WHAT THE EXERCISE ASKS
Show each line of the data below that has the string "none" in it.

[Detected change data]
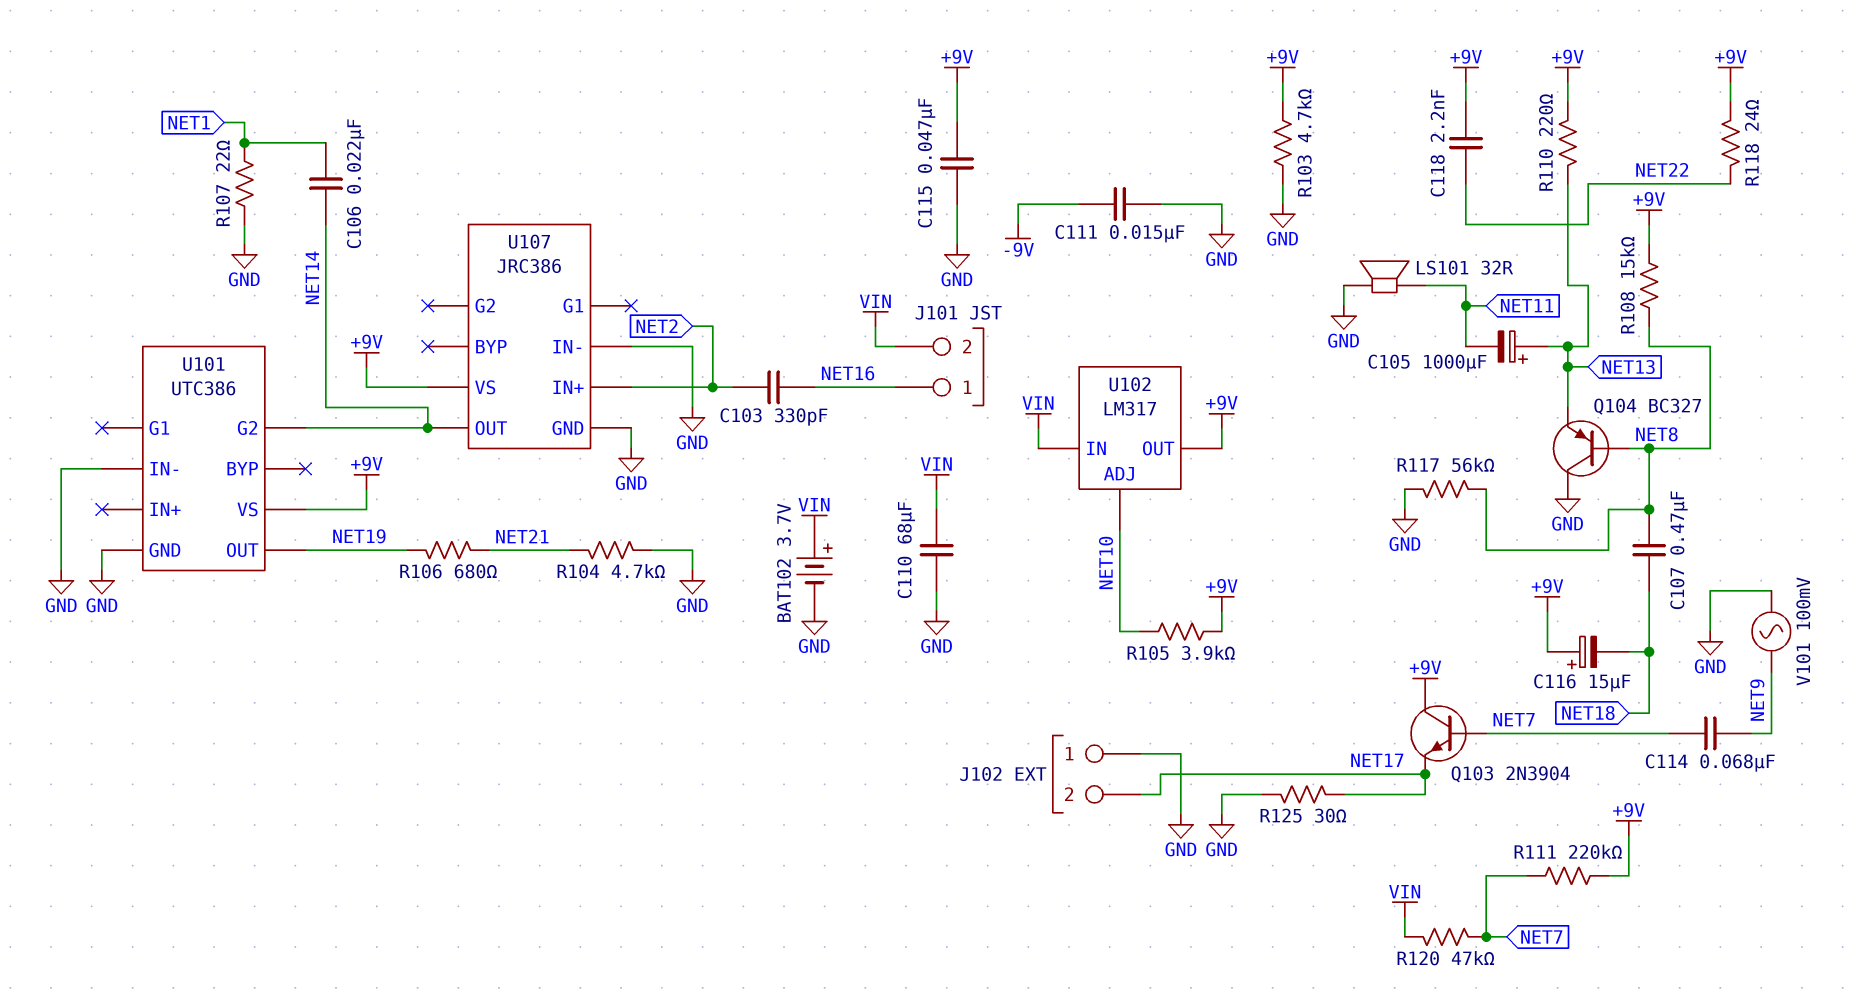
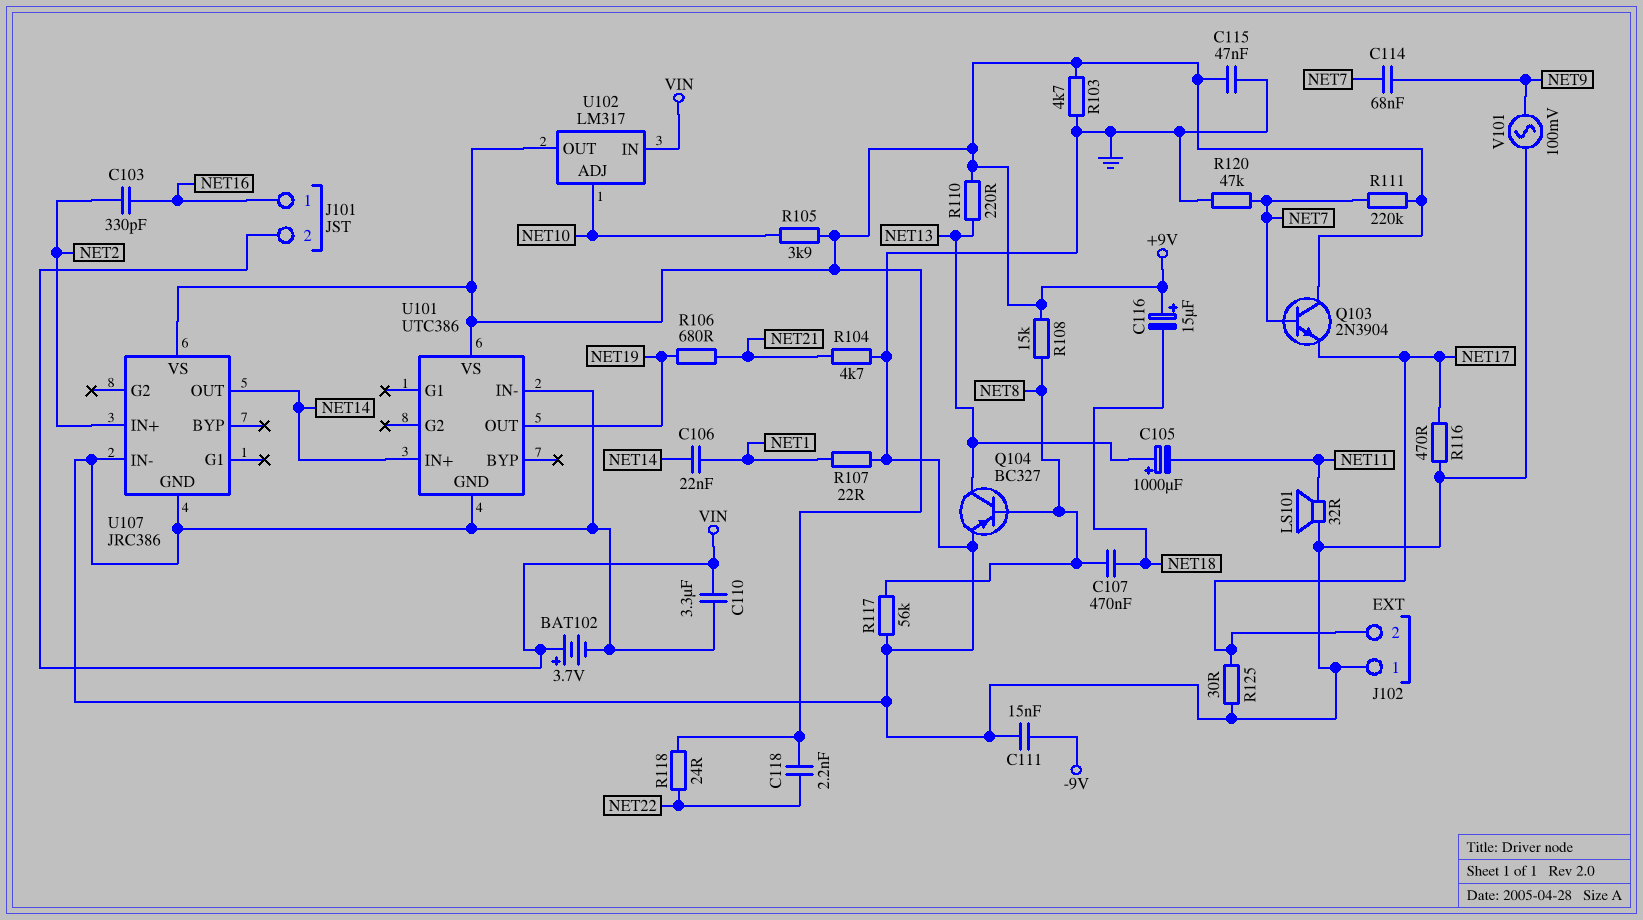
C110: 68uF (GND, VIN) -> 3.3uF (GND, VIN)
Q104: PNP BC327 (B NET8, C GND, E NET13) -> PNP BC327 (B NET8, C NET13, E GND)
R116: none -> 470 (GND, NET17)
R120: 47k (NET7, VIN) -> 47k (GND, NET7)
U101 pin G2: NET14 -> none
U101 pin IN+: none -> NET14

FINAL ANSWER
R116: none -> 470 (GND, NET17)
U101 pin G2: NET14 -> none
U101 pin IN+: none -> NET14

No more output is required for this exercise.